Please print each record below exactly as it is written.

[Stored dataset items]

▶

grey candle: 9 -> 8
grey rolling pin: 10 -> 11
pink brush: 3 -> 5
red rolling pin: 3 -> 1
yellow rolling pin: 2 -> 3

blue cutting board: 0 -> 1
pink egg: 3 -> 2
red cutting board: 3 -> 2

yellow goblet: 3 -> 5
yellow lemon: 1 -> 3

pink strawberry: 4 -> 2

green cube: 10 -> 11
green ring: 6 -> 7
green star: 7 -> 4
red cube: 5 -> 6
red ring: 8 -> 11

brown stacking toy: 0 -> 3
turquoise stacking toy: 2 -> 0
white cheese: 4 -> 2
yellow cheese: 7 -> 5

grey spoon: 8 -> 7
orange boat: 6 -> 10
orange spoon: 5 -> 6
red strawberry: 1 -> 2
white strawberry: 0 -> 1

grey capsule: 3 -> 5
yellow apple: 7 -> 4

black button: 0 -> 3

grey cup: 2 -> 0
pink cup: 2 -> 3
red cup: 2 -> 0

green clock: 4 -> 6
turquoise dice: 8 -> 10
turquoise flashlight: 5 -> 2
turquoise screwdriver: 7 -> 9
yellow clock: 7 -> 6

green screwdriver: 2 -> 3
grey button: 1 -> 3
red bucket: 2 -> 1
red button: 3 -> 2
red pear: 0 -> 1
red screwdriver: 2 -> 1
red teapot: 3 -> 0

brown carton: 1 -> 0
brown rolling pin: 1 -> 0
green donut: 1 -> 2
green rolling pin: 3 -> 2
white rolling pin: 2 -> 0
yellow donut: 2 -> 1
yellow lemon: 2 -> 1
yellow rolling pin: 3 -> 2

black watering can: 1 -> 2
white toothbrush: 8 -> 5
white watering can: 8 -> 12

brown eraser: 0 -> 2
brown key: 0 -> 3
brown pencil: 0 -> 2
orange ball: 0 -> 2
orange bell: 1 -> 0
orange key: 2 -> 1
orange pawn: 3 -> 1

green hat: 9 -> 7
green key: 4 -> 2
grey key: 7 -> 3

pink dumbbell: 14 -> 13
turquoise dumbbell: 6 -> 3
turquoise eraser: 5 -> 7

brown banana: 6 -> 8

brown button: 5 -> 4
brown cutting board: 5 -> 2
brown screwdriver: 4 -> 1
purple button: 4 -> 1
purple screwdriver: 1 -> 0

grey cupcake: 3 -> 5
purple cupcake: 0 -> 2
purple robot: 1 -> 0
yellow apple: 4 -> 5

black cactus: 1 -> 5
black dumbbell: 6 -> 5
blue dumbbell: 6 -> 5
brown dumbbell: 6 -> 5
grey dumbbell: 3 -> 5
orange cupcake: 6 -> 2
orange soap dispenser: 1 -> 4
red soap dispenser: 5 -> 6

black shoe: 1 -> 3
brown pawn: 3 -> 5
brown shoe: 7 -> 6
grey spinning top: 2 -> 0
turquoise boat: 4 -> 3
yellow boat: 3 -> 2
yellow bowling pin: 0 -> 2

◀

Problem solution
grey candle: 9 -> 8
grey rolling pin: 10 -> 11
pink brush: 3 -> 5
red rolling pin: 3 -> 1
yellow rolling pin: 2 -> 3

blue cutting board: 0 -> 1
pink egg: 3 -> 2
red cutting board: 3 -> 2

yellow goblet: 3 -> 5
yellow lemon: 1 -> 3

pink strawberry: 4 -> 2

green cube: 10 -> 11
green ring: 6 -> 7
green star: 7 -> 4
red cube: 5 -> 6
red ring: 8 -> 11

brown stacking toy: 0 -> 3
turquoise stacking toy: 2 -> 0
white cheese: 4 -> 2
yellow cheese: 7 -> 5

grey spoon: 8 -> 7
orange boat: 6 -> 10
orange spoon: 5 -> 6
red strawberry: 1 -> 2
white strawberry: 0 -> 1

grey capsule: 3 -> 5
yellow apple: 7 -> 4

black button: 0 -> 3

grey cup: 2 -> 0
pink cup: 2 -> 3
red cup: 2 -> 0

green clock: 4 -> 6
turquoise dice: 8 -> 10
turquoise flashlight: 5 -> 2
turquoise screwdriver: 7 -> 9
yellow clock: 7 -> 6

green screwdriver: 2 -> 3
grey button: 1 -> 3
red bucket: 2 -> 1
red button: 3 -> 2
red pear: 0 -> 1
red screwdriver: 2 -> 1
red teapot: 3 -> 0

brown carton: 1 -> 0
brown rolling pin: 1 -> 0
green donut: 1 -> 2
green rolling pin: 3 -> 2
white rolling pin: 2 -> 0
yellow donut: 2 -> 1
yellow lemon: 2 -> 1
yellow rolling pin: 3 -> 2

black watering can: 1 -> 2
white toothbrush: 8 -> 5
white watering can: 8 -> 12

brown eraser: 0 -> 2
brown key: 0 -> 3
brown pencil: 0 -> 2
orange ball: 0 -> 2
orange bell: 1 -> 0
orange key: 2 -> 1
orange pawn: 3 -> 1

green hat: 9 -> 7
green key: 4 -> 2
grey key: 7 -> 3

pink dumbbell: 14 -> 13
turquoise dumbbell: 6 -> 3
turquoise eraser: 5 -> 7

brown banana: 6 -> 8

brown button: 5 -> 4
brown cutting board: 5 -> 2
brown screwdriver: 4 -> 1
purple button: 4 -> 1
purple screwdriver: 1 -> 0

grey cupcake: 3 -> 5
purple cupcake: 0 -> 2
purple robot: 1 -> 0
yellow apple: 4 -> 5

black cactus: 1 -> 5
black dumbbell: 6 -> 5
blue dumbbell: 6 -> 5
brown dumbbell: 6 -> 5
grey dumbbell: 3 -> 5
orange cupcake: 6 -> 2
orange soap dispenser: 1 -> 4
red soap dispenser: 5 -> 6

black shoe: 1 -> 3
brown pawn: 3 -> 5
brown shoe: 7 -> 6
grey spinning top: 2 -> 0
turquoise boat: 4 -> 3
yellow boat: 3 -> 2
yellow bowling pin: 0 -> 2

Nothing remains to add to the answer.